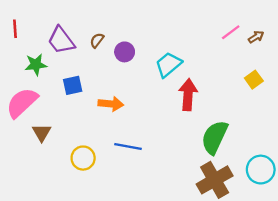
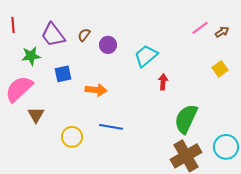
red arrow: (188, 95) -> (163, 82), size x0.6

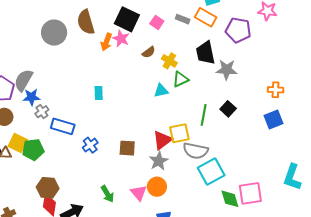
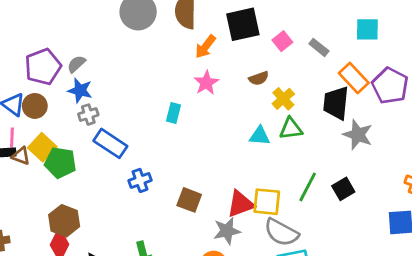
orange rectangle: (206, 17) -> (354, 78), moved
black square: (127, 19) -> (243, 24), turned 35
pink star: (121, 39) -> (206, 83), moved
gray semicircle: (24, 80) -> (76, 64), size x0.6

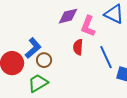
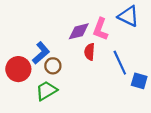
purple diamond: (68, 16) -> (79, 31), moved

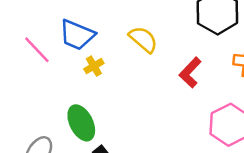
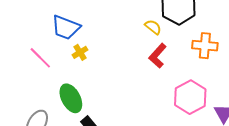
yellow semicircle: (143, 39) -> (153, 27), moved, size x0.7
pink line: (37, 50) -> (40, 58), moved

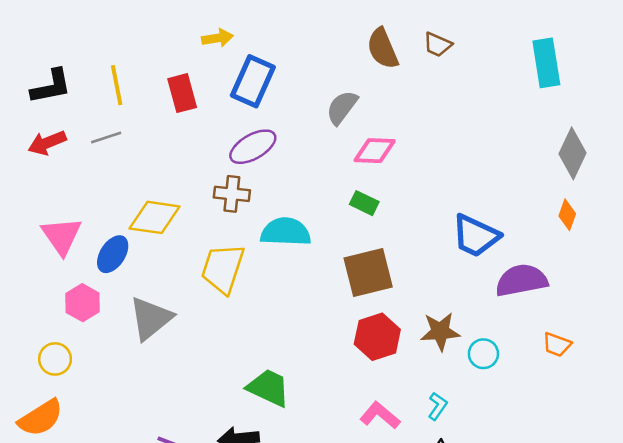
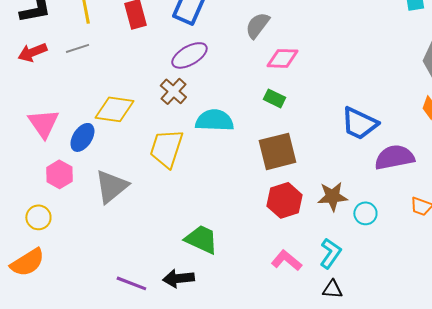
brown cross: (232, 194) -> (173, 91), turned 36
cyan L-shape: (438, 406) -> (330, 253), size x1.4

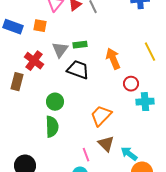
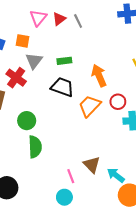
gray triangle: (60, 50) -> (34, 61), moved
green circle: (55, 102) -> (27, 121), moved
orange trapezoid: (101, 116) -> (90, 106), moved

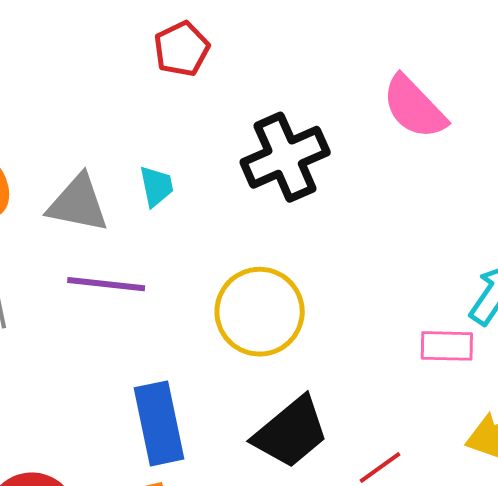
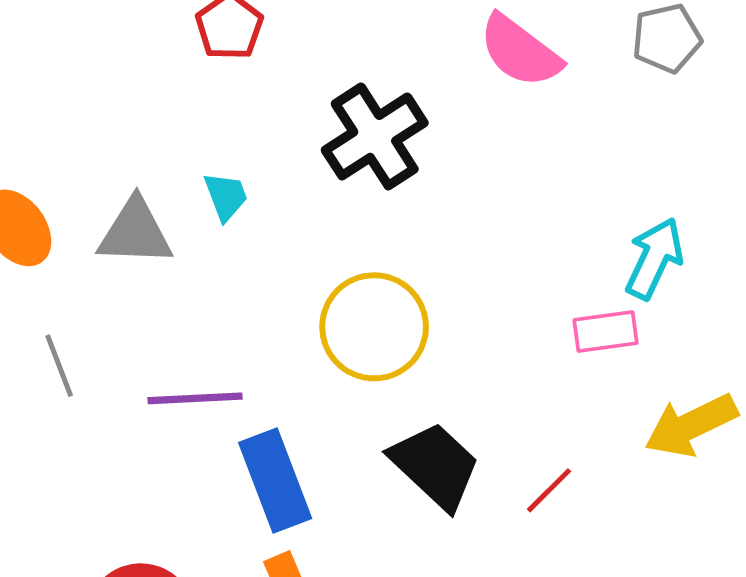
purple line: (106, 284) -> (195, 398), moved
black trapezoid: (291, 432) -> (435, 466), turned -88

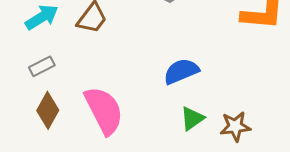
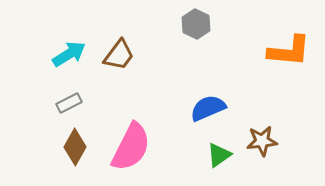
pink semicircle: (104, 110) -> (131, 147), turned 54
brown star: (235, 126) -> (262, 141), moved

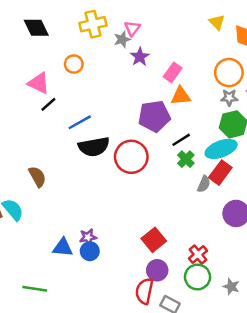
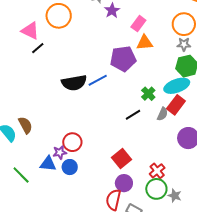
orange circle: (74, 64) -> (59, 16), size x1.6
blue line: (80, 122) -> (98, 80), moved
black line: (181, 140) -> (133, 115), moved
red circle: (131, 157) -> (72, 142), moved, size x0.7
brown semicircle: (37, 177) -> (25, 125), moved
purple star: (88, 237) -> (60, 152), moved
gray star: (231, 287) -> (175, 196), moved
green line: (35, 289) -> (21, 175), moved, turned 36

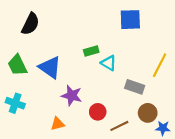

**WHAT IS EXPECTED:** Every line from the one containing "black line: (181, 140) -> (133, 115), moved" through the final line of the records above is to be written out exactly; nothing else, and no pictures.

**EXERCISE ANSWER:**
black line: (181, 140) -> (133, 115), moved
red circle: (131, 157) -> (72, 142), moved, size x0.7
brown semicircle: (37, 177) -> (25, 125), moved
purple star: (88, 237) -> (60, 152), moved
gray star: (231, 287) -> (175, 196), moved
green line: (35, 289) -> (21, 175), moved, turned 36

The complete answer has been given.